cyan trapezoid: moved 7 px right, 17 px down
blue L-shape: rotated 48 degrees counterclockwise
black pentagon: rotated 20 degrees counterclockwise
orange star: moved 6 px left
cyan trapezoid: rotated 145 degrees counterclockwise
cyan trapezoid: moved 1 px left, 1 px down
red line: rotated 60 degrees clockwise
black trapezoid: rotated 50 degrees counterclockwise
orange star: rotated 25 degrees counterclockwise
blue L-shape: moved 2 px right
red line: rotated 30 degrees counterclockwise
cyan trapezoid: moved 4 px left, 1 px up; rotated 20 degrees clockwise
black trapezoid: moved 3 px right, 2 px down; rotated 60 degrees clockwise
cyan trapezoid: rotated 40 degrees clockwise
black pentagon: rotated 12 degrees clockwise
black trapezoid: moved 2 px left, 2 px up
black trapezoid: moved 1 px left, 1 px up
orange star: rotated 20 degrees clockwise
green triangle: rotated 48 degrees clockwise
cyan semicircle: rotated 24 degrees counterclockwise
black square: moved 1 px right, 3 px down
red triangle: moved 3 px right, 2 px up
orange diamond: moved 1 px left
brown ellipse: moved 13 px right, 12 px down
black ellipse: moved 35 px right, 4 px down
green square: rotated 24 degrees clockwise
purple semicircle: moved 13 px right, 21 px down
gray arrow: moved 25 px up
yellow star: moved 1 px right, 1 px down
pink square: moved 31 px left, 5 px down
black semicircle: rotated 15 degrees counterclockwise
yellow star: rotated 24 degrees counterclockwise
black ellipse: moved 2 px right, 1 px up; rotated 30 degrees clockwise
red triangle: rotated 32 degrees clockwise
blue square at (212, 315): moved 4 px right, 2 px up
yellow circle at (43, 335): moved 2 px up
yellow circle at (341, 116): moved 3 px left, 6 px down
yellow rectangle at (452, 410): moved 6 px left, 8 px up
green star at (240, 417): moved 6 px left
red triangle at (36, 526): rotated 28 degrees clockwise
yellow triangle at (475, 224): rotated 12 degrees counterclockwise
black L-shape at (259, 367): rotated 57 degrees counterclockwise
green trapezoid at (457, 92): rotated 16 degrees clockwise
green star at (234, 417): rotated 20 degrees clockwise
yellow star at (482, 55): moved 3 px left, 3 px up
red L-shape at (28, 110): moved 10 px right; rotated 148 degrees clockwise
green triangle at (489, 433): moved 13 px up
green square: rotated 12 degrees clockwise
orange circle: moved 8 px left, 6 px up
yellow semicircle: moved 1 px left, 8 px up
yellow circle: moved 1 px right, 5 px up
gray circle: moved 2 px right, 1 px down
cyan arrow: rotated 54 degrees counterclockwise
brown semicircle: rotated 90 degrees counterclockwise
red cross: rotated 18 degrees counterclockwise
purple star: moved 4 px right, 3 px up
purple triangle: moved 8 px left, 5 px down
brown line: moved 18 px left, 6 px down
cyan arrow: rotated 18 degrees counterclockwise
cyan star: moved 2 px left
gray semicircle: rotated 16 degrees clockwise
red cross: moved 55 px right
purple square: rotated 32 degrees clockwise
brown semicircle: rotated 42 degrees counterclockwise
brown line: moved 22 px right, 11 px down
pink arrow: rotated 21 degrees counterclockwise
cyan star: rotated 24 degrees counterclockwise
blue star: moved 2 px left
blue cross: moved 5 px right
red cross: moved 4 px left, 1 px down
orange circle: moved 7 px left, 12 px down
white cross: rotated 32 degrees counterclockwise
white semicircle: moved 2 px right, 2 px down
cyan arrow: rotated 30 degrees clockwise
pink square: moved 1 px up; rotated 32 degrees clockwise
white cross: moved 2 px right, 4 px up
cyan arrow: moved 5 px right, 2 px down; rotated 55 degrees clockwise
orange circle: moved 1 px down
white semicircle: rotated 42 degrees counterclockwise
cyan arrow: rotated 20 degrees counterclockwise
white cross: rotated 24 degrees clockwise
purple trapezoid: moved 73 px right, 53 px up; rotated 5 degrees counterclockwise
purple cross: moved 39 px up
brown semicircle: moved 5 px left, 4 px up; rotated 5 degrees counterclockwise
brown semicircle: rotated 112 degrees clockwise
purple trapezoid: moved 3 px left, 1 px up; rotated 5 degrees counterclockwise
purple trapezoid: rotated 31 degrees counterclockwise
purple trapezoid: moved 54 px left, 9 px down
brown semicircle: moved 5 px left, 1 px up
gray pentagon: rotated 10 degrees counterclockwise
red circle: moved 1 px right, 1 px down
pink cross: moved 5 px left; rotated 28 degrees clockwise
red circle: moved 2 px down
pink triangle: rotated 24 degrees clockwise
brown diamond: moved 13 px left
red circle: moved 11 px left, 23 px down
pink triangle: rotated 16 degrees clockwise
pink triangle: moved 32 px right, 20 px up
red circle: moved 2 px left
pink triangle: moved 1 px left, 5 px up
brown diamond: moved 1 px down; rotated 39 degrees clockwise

⁂

## EXERCISE DESCRIPTION
Please convert all the rows above into a JSON list of strings with one string per line. Leave out any blank lines.

## EXERCISE RESULT
[
  "cyan trapezoid: moved 7 px right, 17 px down",
  "blue L-shape: rotated 48 degrees counterclockwise",
  "black pentagon: rotated 20 degrees counterclockwise",
  "orange star: moved 6 px left",
  "cyan trapezoid: rotated 145 degrees counterclockwise",
  "cyan trapezoid: moved 1 px left, 1 px down",
  "red line: rotated 60 degrees clockwise",
  "black trapezoid: rotated 50 degrees counterclockwise",
  "orange star: rotated 25 degrees counterclockwise",
  "blue L-shape: moved 2 px right",
  "red line: rotated 30 degrees counterclockwise",
  "cyan trapezoid: moved 4 px left, 1 px up; rotated 20 degrees clockwise",
  "black trapezoid: moved 3 px right, 2 px down; rotated 60 degrees clockwise",
  "cyan trapezoid: rotated 40 degrees clockwise",
  "black pentagon: rotated 12 degrees clockwise",
  "black trapezoid: moved 2 px left, 2 px up",
  "black trapezoid: moved 1 px left, 1 px up",
  "orange star: rotated 20 degrees clockwise",
  "green triangle: rotated 48 degrees clockwise",
  "cyan semicircle: rotated 24 degrees counterclockwise",
  "black square: moved 1 px right, 3 px down",
  "red triangle: moved 3 px right, 2 px up",
  "orange diamond: moved 1 px left",
  "brown ellipse: moved 13 px right, 12 px down",
  "black ellipse: moved 35 px right, 4 px down",
  "green square: rotated 24 degrees clockwise",
  "purple semicircle: moved 13 px right, 21 px down",
  "gray arrow: moved 25 px up",
  "yellow star: moved 1 px right, 1 px down",
  "pink square: moved 31 px left, 5 px down",
  "black semicircle: rotated 15 degrees counterclockwise",
  "yellow star: rotated 24 degrees counterclockwise",
  "black ellipse: moved 2 px right, 1 px up; rotated 30 degrees clockwise",
  "red triangle: rotated 32 degrees clockwise",
  "blue square at (212, 315): moved 4 px right, 2 px up",
  "yellow circle at (43, 335): moved 2 px up",
  "yellow circle at (341, 116): moved 3 px left, 6 px down",
  "yellow rectangle at (452, 410): moved 6 px left, 8 px up",
  "green star at (240, 417): moved 6 px left",
  "red triangle at (36, 526): rotated 28 degrees clockwise",
  "yellow triangle at (475, 224): rotated 12 degrees counterclockwise",
  "black L-shape at (259, 367): rotated 57 degrees counterclockwise",
  "green trapezoid at (457, 92): rotated 16 degrees clockwise",
  "green star at (234, 417): rotated 20 degrees clockwise",
  "yellow star at (482, 55): moved 3 px left, 3 px up",
  "red L-shape at (28, 110): moved 10 px right; rotated 148 degrees clockwise",
  "green triangle at (489, 433): moved 13 px up",
  "green square: rotated 12 degrees clockwise",
  "orange circle: moved 8 px left, 6 px up",
  "yellow semicircle: moved 1 px left, 8 px up",
  "yellow circle: moved 1 px right, 5 px up",
  "gray circle: moved 2 px right, 1 px down",
  "cyan arrow: rotated 54 degrees counterclockwise",
  "brown semicircle: rotated 90 degrees counterclockwise",
  "red cross: rotated 18 degrees counterclockwise",
  "purple star: moved 4 px right, 3 px up",
  "purple triangle: moved 8 px left, 5 px down",
  "brown line: moved 18 px left, 6 px down",
  "cyan arrow: rotated 18 degrees counterclockwise",
  "cyan star: moved 2 px left",
  "gray semicircle: rotated 16 degrees clockwise",
  "red cross: moved 55 px right",
  "purple square: rotated 32 degrees clockwise",
  "brown semicircle: rotated 42 degrees counterclockwise",
  "brown line: moved 22 px right, 11 px down",
  "pink arrow: rotated 21 degrees counterclockwise",
  "cyan star: rotated 24 degrees counterclockwise",
  "blue star: moved 2 px left",
  "blue cross: moved 5 px right",
  "red cross: moved 4 px left, 1 px down",
  "orange circle: moved 7 px left, 12 px down",
  "white cross: rotated 32 degrees counterclockwise",
  "white semicircle: moved 2 px right, 2 px down",
  "cyan arrow: rotated 30 degrees clockwise",
  "pink square: moved 1 px up; rotated 32 degrees clockwise",
  "white cross: moved 2 px right, 4 px up",
  "cyan arrow: moved 5 px right, 2 px down; rotated 55 degrees clockwise",
  "orange circle: moved 1 px down",
  "white semicircle: rotated 42 degrees counterclockwise",
  "cyan arrow: rotated 20 degrees counterclockwise",
  "white cross: rotated 24 degrees clockwise",
  "purple trapezoid: moved 73 px right, 53 px up; rotated 5 degrees counterclockwise",
  "purple cross: moved 39 px up",
  "brown semicircle: moved 5 px left, 4 px up; rotated 5 degrees counterclockwise",
  "brown semicircle: rotated 112 degrees clockwise",
  "purple trapezoid: moved 3 px left, 1 px up; rotated 5 degrees counterclockwise",
  "purple trapezoid: rotated 31 degrees counterclockwise",
  "purple trapezoid: moved 54 px left, 9 px down",
  "brown semicircle: moved 5 px left, 1 px up",
  "gray pentagon: rotated 10 degrees counterclockwise",
  "red circle: moved 1 px right, 1 px down",
  "pink cross: moved 5 px left; rotated 28 degrees clockwise",
  "red circle: moved 2 px down",
  "pink triangle: rotated 24 degrees clockwise",
  "brown diamond: moved 13 px left",
  "red circle: moved 11 px left, 23 px down",
  "pink triangle: rotated 16 degrees clockwise",
  "pink triangle: moved 32 px right, 20 px up",
  "red circle: moved 2 px left",
  "pink triangle: moved 1 px left, 5 px up",
  "brown diamond: moved 1 px down; rotated 39 degrees clockwise"
]